Revise the records below by replacing every occurrence of "Turku" with "Helsinki" and leaving everything else unchanged. Leave the pictures out of your answer.

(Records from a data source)
○ ○ ○ ○ ○

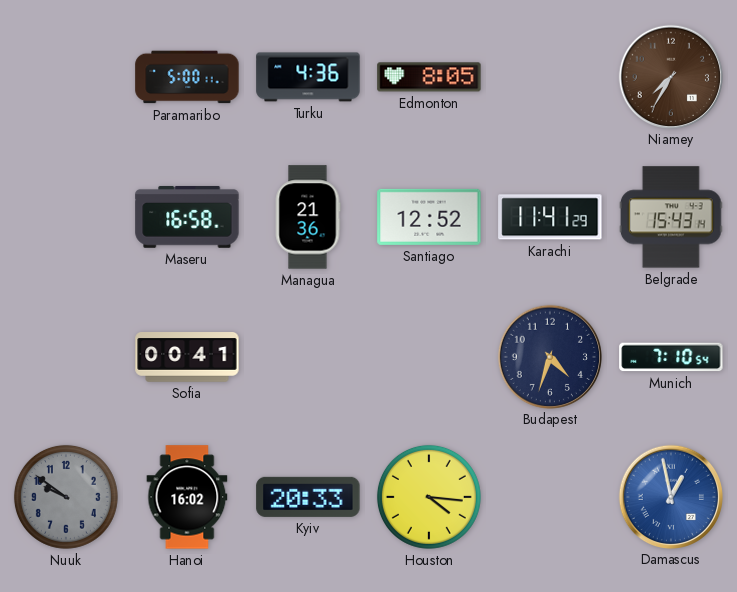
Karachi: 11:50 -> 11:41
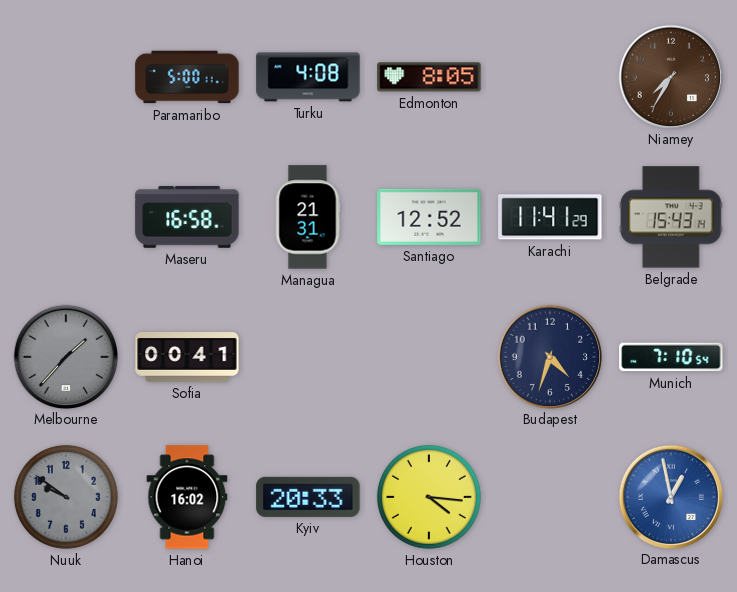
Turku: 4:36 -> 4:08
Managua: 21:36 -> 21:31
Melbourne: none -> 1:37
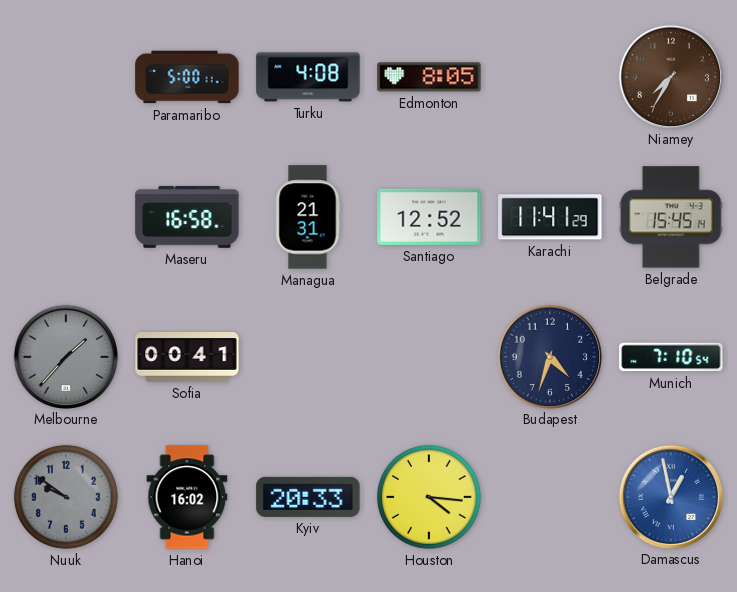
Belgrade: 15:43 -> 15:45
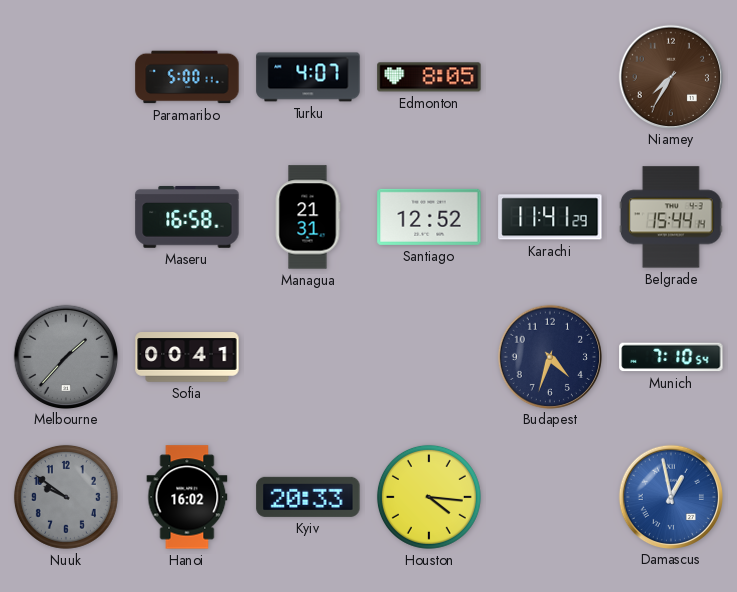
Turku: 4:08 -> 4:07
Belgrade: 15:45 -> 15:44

○ ○ ○ ○ ○

# [Written solution]
Karachi: 11:50 -> 11:41
Helsinki: 4:36 -> 4:08
Managua: 21:36 -> 21:31
Melbourne: none -> 1:37
Belgrade: 15:43 -> 15:45
Helsinki: 4:08 -> 4:07
Belgrade: 15:45 -> 15:44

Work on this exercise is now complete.